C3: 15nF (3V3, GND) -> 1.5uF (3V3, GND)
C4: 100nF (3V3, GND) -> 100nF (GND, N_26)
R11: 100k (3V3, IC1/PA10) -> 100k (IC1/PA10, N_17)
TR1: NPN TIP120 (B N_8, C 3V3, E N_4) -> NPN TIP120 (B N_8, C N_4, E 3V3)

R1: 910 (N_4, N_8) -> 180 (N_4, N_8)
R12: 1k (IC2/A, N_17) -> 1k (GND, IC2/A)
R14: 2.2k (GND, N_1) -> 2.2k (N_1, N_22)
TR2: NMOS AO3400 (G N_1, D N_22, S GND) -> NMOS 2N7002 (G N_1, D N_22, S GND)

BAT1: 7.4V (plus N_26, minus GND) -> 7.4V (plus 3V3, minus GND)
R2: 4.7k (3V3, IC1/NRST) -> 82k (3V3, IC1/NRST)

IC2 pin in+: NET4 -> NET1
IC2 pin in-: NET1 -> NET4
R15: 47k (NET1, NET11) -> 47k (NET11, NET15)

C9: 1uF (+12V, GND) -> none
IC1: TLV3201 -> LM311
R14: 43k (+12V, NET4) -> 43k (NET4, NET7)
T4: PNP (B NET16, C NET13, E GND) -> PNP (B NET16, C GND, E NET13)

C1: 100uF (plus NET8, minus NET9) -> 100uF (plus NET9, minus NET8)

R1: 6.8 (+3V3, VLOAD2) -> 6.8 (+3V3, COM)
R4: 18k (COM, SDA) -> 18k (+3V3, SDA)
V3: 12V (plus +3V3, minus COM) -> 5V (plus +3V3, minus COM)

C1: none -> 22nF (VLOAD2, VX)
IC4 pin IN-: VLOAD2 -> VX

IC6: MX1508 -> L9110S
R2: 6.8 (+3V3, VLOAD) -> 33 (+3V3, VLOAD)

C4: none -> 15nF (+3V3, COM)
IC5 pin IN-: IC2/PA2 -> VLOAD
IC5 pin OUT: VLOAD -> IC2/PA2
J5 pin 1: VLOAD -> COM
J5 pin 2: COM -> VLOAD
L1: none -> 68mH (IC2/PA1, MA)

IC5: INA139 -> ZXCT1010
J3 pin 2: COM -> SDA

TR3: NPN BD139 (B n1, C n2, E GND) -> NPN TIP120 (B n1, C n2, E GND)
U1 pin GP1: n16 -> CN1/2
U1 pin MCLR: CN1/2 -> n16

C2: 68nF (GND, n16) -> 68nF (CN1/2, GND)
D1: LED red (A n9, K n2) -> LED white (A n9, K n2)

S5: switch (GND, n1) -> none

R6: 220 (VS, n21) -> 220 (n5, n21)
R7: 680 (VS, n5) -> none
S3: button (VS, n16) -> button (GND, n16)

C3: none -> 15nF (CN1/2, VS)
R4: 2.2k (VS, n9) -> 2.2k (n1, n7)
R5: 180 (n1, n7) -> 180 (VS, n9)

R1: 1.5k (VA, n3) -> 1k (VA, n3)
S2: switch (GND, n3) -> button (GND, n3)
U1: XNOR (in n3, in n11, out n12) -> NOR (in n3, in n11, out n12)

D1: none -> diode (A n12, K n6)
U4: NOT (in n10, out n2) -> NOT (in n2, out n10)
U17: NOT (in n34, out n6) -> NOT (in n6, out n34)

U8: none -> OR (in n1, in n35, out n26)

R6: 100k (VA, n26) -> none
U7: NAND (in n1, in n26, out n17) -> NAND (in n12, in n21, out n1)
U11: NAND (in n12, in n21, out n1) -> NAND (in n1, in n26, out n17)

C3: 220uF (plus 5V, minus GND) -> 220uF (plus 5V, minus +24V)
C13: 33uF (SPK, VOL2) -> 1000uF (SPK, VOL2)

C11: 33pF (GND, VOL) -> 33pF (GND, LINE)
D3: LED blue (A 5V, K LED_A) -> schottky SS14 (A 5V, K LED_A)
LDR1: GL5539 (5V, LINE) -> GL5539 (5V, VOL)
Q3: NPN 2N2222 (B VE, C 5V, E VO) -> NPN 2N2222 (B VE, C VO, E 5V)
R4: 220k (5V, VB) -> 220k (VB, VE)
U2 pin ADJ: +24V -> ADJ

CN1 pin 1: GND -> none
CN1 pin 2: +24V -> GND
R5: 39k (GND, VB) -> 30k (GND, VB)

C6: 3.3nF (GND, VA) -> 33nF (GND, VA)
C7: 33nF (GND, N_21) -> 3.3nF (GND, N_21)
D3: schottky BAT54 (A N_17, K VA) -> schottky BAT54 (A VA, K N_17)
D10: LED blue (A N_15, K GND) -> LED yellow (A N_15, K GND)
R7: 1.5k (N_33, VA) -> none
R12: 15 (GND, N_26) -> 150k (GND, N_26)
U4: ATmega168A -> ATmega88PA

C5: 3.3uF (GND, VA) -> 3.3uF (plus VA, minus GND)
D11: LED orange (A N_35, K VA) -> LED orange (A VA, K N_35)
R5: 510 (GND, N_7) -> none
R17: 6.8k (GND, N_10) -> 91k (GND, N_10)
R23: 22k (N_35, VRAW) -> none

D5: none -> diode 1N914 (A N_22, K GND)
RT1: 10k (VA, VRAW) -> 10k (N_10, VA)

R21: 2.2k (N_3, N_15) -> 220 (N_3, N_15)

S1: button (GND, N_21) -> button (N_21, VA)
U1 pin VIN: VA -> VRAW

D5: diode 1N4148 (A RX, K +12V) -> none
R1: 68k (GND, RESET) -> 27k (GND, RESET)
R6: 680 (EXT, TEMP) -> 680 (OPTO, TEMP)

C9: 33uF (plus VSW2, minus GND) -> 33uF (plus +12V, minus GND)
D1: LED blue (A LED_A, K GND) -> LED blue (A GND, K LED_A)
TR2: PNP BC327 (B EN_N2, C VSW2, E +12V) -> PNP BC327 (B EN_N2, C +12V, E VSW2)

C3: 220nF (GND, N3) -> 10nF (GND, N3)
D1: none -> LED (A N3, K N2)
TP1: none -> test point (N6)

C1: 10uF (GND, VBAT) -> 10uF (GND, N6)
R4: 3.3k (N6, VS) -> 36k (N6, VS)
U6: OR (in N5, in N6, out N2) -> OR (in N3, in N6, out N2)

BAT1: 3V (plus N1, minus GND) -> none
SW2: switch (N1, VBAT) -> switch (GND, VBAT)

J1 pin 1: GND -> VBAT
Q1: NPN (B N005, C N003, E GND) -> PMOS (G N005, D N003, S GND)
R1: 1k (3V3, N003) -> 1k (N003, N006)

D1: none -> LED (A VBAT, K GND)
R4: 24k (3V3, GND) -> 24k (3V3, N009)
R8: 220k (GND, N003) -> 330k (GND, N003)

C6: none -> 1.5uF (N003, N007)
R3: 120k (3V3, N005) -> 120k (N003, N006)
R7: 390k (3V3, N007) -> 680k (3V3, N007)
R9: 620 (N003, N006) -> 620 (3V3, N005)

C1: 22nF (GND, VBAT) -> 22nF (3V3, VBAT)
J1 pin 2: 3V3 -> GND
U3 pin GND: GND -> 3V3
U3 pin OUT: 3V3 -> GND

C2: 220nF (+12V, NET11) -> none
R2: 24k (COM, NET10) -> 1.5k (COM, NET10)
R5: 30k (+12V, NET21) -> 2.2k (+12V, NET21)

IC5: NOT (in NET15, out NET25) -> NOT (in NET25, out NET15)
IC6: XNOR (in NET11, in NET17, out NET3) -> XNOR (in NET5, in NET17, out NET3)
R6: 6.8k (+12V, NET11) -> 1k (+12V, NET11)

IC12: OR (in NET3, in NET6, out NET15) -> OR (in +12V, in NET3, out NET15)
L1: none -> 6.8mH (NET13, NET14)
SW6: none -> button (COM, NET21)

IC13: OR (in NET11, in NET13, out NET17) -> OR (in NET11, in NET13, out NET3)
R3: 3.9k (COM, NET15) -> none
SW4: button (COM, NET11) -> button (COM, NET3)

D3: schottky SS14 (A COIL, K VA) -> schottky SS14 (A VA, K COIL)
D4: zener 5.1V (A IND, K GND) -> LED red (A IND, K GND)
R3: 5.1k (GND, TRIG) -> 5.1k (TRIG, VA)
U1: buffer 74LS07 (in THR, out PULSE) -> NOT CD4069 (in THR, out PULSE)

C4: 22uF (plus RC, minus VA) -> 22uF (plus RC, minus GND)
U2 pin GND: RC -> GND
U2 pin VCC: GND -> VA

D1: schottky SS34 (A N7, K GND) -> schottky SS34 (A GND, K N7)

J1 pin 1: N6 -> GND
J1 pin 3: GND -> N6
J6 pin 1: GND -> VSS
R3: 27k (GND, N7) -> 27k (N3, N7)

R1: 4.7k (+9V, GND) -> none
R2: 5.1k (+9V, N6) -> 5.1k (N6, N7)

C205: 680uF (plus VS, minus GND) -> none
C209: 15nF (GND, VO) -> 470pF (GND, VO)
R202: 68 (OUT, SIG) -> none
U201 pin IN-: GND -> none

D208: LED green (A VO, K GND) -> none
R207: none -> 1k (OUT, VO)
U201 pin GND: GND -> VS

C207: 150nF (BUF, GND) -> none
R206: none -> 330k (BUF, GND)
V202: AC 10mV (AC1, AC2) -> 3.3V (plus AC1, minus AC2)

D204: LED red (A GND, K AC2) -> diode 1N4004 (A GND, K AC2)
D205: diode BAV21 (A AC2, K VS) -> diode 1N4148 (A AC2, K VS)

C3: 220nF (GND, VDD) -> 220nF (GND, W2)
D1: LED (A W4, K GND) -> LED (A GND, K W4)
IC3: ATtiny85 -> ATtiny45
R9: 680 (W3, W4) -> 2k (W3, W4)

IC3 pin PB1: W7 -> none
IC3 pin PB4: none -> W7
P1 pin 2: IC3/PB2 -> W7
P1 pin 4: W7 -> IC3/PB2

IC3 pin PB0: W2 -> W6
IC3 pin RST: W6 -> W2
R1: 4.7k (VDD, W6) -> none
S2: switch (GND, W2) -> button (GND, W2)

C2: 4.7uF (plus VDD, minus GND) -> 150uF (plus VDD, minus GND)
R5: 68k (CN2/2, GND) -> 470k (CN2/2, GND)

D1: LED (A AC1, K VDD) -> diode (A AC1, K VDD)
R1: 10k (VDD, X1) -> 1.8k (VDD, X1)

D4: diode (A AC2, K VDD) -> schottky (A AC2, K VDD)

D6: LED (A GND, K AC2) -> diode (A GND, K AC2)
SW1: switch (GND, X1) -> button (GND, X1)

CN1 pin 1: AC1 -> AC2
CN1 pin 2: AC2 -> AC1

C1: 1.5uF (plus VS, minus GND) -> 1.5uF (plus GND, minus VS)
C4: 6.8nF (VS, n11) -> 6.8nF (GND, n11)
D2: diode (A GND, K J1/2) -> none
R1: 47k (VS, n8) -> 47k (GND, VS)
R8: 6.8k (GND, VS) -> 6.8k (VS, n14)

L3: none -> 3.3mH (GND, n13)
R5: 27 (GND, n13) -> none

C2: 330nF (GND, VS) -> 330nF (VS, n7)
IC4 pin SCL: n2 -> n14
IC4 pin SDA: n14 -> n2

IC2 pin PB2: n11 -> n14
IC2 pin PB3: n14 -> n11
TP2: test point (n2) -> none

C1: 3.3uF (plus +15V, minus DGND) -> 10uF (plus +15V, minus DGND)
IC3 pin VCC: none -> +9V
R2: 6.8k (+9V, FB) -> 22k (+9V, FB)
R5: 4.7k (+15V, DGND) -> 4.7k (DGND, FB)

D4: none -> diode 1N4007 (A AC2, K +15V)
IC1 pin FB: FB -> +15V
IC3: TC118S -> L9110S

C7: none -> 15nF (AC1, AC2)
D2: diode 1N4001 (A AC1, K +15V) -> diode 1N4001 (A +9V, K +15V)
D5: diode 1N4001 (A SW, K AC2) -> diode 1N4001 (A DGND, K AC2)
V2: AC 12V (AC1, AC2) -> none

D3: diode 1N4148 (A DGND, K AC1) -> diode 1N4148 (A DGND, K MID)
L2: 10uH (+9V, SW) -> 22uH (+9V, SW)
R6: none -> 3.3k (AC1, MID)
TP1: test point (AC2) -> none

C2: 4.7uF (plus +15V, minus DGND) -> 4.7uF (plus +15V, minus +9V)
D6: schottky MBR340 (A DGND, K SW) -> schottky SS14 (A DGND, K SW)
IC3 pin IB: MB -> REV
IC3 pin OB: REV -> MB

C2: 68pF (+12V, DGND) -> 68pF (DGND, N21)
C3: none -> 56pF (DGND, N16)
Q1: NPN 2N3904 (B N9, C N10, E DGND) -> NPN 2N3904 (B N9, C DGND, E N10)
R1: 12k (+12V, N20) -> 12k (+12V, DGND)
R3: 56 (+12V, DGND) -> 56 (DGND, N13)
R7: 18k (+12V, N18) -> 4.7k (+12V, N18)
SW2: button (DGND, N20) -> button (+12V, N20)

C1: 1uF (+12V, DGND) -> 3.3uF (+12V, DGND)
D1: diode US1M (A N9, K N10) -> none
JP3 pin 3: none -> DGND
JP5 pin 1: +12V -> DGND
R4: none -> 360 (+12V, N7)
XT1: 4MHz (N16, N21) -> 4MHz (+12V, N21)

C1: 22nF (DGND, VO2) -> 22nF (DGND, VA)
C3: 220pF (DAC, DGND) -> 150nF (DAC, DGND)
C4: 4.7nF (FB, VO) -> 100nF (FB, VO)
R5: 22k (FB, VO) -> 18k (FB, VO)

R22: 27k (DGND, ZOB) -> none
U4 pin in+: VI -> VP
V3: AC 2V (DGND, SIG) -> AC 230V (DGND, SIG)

### BRIEF
Look in the material above for the line with "IC1: TLV3201 -> LM311" and the line with "V3: 12V (plus", and transcribe exactly those lines and all lines between them, nothing more.

### ANSWER FOR THE TASK
IC1: TLV3201 -> LM311
R14: 43k (+12V, NET4) -> 43k (NET4, NET7)
T4: PNP (B NET16, C NET13, E GND) -> PNP (B NET16, C GND, E NET13)

C1: 100uF (plus NET8, minus NET9) -> 100uF (plus NET9, minus NET8)

R1: 6.8 (+3V3, VLOAD2) -> 6.8 (+3V3, COM)
R4: 18k (COM, SDA) -> 18k (+3V3, SDA)
V3: 12V (plus +3V3, minus COM) -> 5V (plus +3V3, minus COM)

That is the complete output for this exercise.